>> START Input data

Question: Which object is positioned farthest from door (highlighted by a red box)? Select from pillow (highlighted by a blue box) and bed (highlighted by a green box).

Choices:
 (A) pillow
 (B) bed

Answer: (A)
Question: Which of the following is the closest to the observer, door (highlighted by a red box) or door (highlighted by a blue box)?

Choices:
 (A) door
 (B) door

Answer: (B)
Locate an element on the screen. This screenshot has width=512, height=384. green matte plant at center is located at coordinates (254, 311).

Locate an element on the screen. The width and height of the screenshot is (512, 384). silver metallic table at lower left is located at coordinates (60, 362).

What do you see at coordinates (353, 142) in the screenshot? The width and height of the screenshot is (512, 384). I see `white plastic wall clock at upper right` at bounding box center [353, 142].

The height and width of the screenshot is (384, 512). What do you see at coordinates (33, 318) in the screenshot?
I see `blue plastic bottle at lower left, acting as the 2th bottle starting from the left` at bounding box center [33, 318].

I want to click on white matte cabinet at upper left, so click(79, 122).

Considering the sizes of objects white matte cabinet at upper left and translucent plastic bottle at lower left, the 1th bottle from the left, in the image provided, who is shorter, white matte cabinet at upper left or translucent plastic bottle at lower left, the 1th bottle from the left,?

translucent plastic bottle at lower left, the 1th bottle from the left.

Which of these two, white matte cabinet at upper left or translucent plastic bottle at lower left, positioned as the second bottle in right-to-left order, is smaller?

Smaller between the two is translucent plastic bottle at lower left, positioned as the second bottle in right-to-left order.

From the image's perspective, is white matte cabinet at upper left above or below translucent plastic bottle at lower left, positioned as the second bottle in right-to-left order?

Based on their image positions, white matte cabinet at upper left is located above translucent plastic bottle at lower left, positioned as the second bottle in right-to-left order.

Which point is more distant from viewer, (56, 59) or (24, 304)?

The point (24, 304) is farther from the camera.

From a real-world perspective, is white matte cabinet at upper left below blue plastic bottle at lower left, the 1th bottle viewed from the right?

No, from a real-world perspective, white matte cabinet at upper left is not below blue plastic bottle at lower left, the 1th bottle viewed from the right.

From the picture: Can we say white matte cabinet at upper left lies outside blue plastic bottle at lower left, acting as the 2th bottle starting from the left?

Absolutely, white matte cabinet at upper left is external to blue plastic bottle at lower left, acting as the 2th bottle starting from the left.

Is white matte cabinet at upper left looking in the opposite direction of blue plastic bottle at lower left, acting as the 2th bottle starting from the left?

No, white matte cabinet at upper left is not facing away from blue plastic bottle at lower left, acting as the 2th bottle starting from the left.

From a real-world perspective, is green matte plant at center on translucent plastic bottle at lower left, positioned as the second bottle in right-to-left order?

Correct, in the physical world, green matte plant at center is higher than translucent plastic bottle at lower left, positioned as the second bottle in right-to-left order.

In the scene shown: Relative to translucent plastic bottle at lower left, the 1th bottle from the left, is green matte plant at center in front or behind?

>> END Input data

Can you reproduce every line of the records above word for word, from the first record through the last?

• _Response for this exercise_
Question: Which object is positioned farthest from door (highlighted by a red box)? Select from pillow (highlighted by a blue box) and bed (highlighted by a green box).

Choices:
 (A) pillow
 (B) bed

Answer: (A)
Question: Which of the following is the closest to the observer, door (highlighted by a red box) or door (highlighted by a blue box)?

Choices:
 (A) door
 (B) door

Answer: (B)
Locate an element on the screen. This screenshot has width=512, height=384. green matte plant at center is located at coordinates (254, 311).

Locate an element on the screen. The width and height of the screenshot is (512, 384). silver metallic table at lower left is located at coordinates (60, 362).

What do you see at coordinates (353, 142) in the screenshot? The width and height of the screenshot is (512, 384). I see `white plastic wall clock at upper right` at bounding box center [353, 142].

The height and width of the screenshot is (384, 512). What do you see at coordinates (33, 318) in the screenshot?
I see `blue plastic bottle at lower left, acting as the 2th bottle starting from the left` at bounding box center [33, 318].

I want to click on white matte cabinet at upper left, so click(79, 122).

Considering the sizes of objects white matte cabinet at upper left and translucent plastic bottle at lower left, the 1th bottle from the left, in the image provided, who is shorter, white matte cabinet at upper left or translucent plastic bottle at lower left, the 1th bottle from the left,?

translucent plastic bottle at lower left, the 1th bottle from the left.

Which of these two, white matte cabinet at upper left or translucent plastic bottle at lower left, positioned as the second bottle in right-to-left order, is smaller?

Smaller between the two is translucent plastic bottle at lower left, positioned as the second bottle in right-to-left order.

From the image's perspective, is white matte cabinet at upper left above or below translucent plastic bottle at lower left, positioned as the second bottle in right-to-left order?

Based on their image positions, white matte cabinet at upper left is located above translucent plastic bottle at lower left, positioned as the second bottle in right-to-left order.

Which point is more distant from viewer, (56, 59) or (24, 304)?

The point (24, 304) is farther from the camera.

From a real-world perspective, is white matte cabinet at upper left below blue plastic bottle at lower left, the 1th bottle viewed from the right?

No, from a real-world perspective, white matte cabinet at upper left is not below blue plastic bottle at lower left, the 1th bottle viewed from the right.

From the picture: Can we say white matte cabinet at upper left lies outside blue plastic bottle at lower left, acting as the 2th bottle starting from the left?

Absolutely, white matte cabinet at upper left is external to blue plastic bottle at lower left, acting as the 2th bottle starting from the left.

Is white matte cabinet at upper left looking in the opposite direction of blue plastic bottle at lower left, acting as the 2th bottle starting from the left?

No, white matte cabinet at upper left is not facing away from blue plastic bottle at lower left, acting as the 2th bottle starting from the left.

From a real-world perspective, is green matte plant at center on translucent plastic bottle at lower left, positioned as the second bottle in right-to-left order?

Correct, in the physical world, green matte plant at center is higher than translucent plastic bottle at lower left, positioned as the second bottle in right-to-left order.

In the scene shown: Relative to translucent plastic bottle at lower left, the 1th bottle from the left, is green matte plant at center in front or behind?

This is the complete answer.